__Task goal__. The answer must be the full listing, repeated word for word.

__Entries shown__.

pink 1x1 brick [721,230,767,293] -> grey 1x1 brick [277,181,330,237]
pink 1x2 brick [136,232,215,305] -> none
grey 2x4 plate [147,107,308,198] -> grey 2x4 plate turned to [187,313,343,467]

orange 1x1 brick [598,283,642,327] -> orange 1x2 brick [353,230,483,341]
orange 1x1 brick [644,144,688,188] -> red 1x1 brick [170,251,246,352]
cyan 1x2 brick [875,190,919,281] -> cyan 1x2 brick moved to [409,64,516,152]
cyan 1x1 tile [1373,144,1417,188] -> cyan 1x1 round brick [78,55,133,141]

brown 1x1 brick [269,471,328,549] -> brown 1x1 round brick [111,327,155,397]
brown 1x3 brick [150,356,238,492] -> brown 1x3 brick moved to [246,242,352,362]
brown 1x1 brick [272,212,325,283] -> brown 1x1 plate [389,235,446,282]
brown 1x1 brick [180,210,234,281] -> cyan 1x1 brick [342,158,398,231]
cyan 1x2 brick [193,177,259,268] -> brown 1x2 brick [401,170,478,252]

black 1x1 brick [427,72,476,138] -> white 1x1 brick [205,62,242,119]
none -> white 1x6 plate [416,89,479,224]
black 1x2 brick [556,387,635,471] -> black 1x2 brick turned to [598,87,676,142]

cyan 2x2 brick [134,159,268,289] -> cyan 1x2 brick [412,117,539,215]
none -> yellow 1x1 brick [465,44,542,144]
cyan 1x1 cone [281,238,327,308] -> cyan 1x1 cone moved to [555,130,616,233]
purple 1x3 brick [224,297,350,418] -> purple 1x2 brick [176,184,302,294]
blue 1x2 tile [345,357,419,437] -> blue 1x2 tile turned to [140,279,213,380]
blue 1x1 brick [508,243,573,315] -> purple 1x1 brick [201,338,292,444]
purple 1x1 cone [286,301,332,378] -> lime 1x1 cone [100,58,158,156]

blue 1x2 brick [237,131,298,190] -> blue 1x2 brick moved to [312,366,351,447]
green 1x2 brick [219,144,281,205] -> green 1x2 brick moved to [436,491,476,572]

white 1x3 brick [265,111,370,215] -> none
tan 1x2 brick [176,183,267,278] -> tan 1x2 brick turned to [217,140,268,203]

__Task result__.
pink 1x1 brick [721,230,767,293] -> grey 1x1 brick [277,181,330,237]
pink 1x2 brick [136,232,215,305] -> none
grey 2x4 plate [147,107,308,198] -> grey 2x4 plate turned to [187,313,343,467]

orange 1x1 brick [598,283,642,327] -> orange 1x2 brick [353,230,483,341]
orange 1x1 brick [644,144,688,188] -> red 1x1 brick [170,251,246,352]
cyan 1x2 brick [875,190,919,281] -> cyan 1x2 brick moved to [409,64,516,152]
cyan 1x1 tile [1373,144,1417,188] -> cyan 1x1 round brick [78,55,133,141]

brown 1x1 brick [269,471,328,549] -> brown 1x1 round brick [111,327,155,397]
brown 1x3 brick [150,356,238,492] -> brown 1x3 brick moved to [246,242,352,362]
brown 1x1 brick [272,212,325,283] -> brown 1x1 plate [389,235,446,282]
brown 1x1 brick [180,210,234,281] -> cyan 1x1 brick [342,158,398,231]
cyan 1x2 brick [193,177,259,268] -> brown 1x2 brick [401,170,478,252]

black 1x1 brick [427,72,476,138] -> white 1x1 brick [205,62,242,119]
none -> white 1x6 plate [416,89,479,224]
black 1x2 brick [556,387,635,471] -> black 1x2 brick turned to [598,87,676,142]

cyan 2x2 brick [134,159,268,289] -> cyan 1x2 brick [412,117,539,215]
none -> yellow 1x1 brick [465,44,542,144]
cyan 1x1 cone [281,238,327,308] -> cyan 1x1 cone moved to [555,130,616,233]
purple 1x3 brick [224,297,350,418] -> purple 1x2 brick [176,184,302,294]
blue 1x2 tile [345,357,419,437] -> blue 1x2 tile turned to [140,279,213,380]
blue 1x1 brick [508,243,573,315] -> purple 1x1 brick [201,338,292,444]
purple 1x1 cone [286,301,332,378] -> lime 1x1 cone [100,58,158,156]

blue 1x2 brick [237,131,298,190] -> blue 1x2 brick moved to [312,366,351,447]
green 1x2 brick [219,144,281,205] -> green 1x2 brick moved to [436,491,476,572]

white 1x3 brick [265,111,370,215] -> none
tan 1x2 brick [176,183,267,278] -> tan 1x2 brick turned to [217,140,268,203]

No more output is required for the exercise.